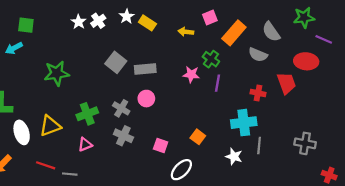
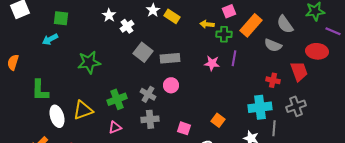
white cross: (98, 21) -> (127, 26), moved
green cross: (211, 59) -> (224, 34), moved, turned -35
purple line: (218, 83) -> (234, 58), moved
gray cross: (123, 136) -> (150, 119), turned -30
gray cross: (305, 143) -> (296, 106), moved, turned -30

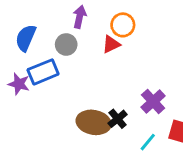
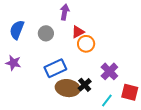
purple arrow: (80, 17) -> (65, 12), moved
orange circle: (123, 25) -> (86, 44), moved
blue rectangle: (43, 72) -> (55, 68), moved

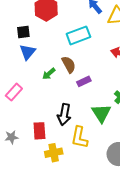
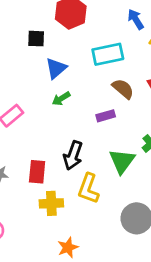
blue triangle: (28, 52) -> (56, 68), moved
brown semicircle: (69, 65) -> (123, 89), moved, turned -30

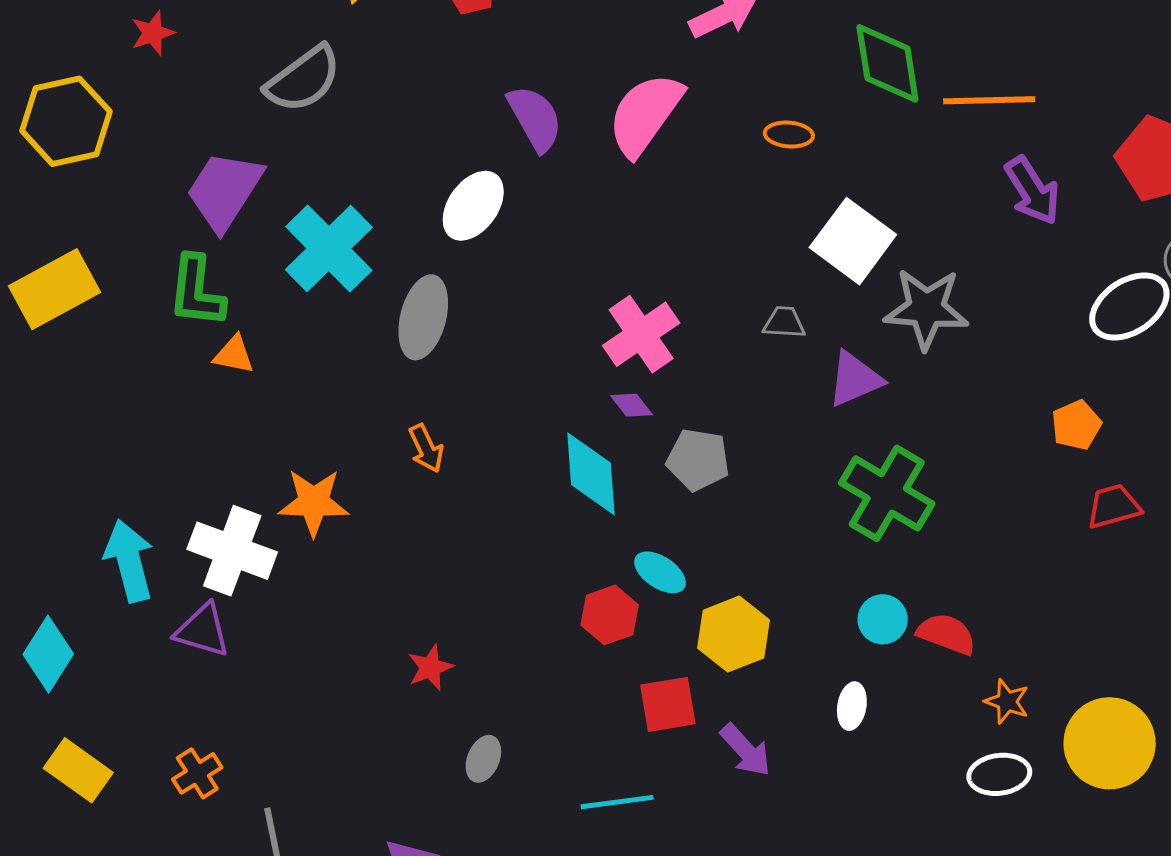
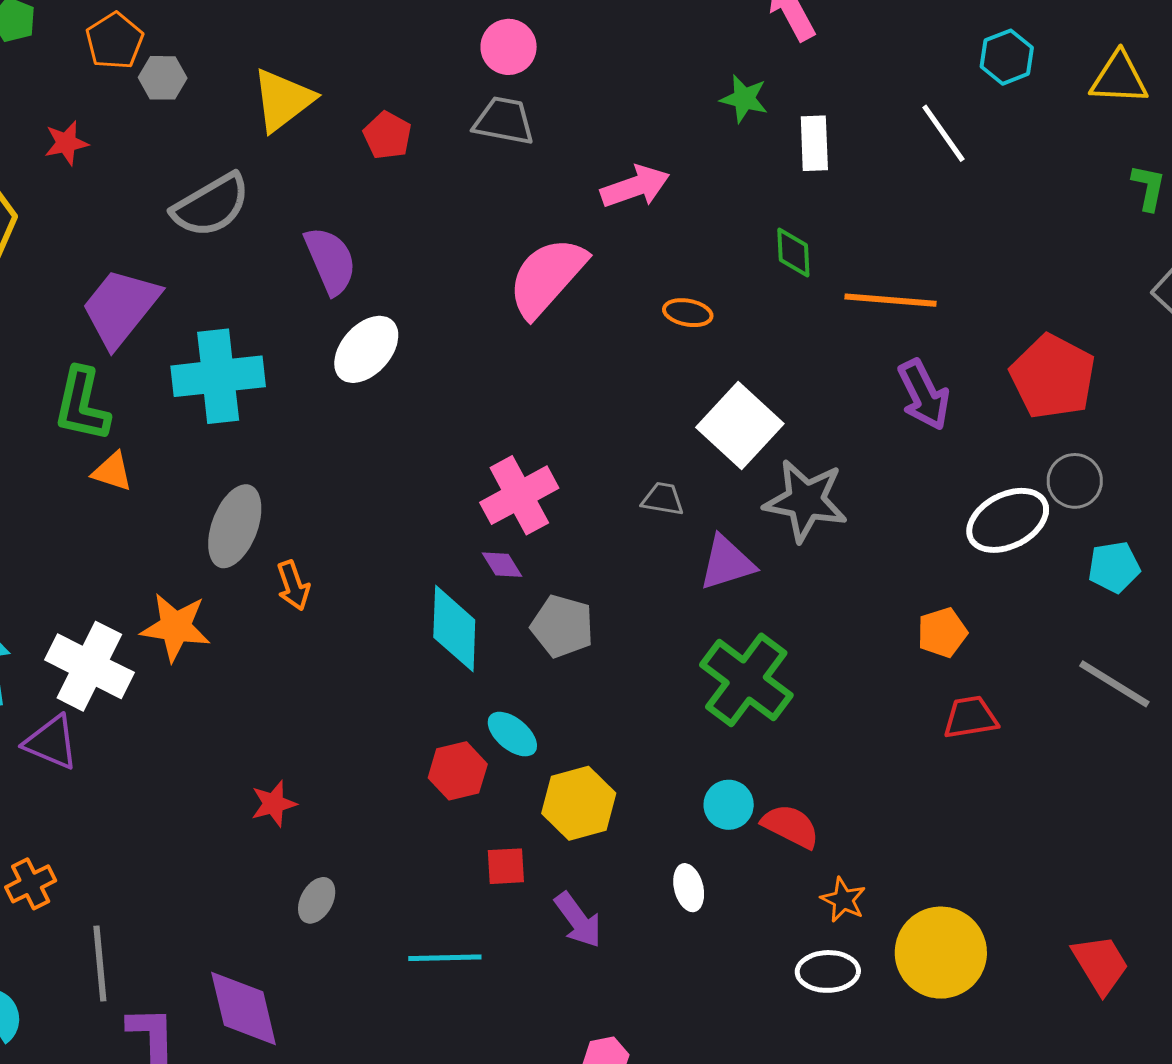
green diamond: (887, 63) -> (793, 253), size x0.6
purple semicircle: (535, 118) -> (330, 261), moved
cyan cross: (329, 248) -> (218, 376), turned 32
gray ellipse: (423, 317) -> (235, 526), moved
red square: (668, 704) -> (506, 866), size x0.7
white ellipse: (852, 706) -> (689, 888), turned -30

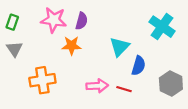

━━━━

◆ TASK GOAL
Restate word for word the lines of the data above that begin at the line with "purple arrow: (80, 17) -> (65, 12), moved" and end at the line with "purple semicircle: (535, 118)", keeping both ends and dropping every picture.

◆ EXPECTED ANSWER
purple arrow: (80, 17) -> (65, 12), moved
orange circle: (123, 25) -> (86, 44), moved
blue rectangle: (43, 72) -> (55, 68), moved

blue triangle: (28, 52) -> (56, 68), moved
brown semicircle: (69, 65) -> (123, 89), moved, turned -30

green diamond: (887, 63) -> (793, 253), size x0.6
purple semicircle: (535, 118) -> (330, 261), moved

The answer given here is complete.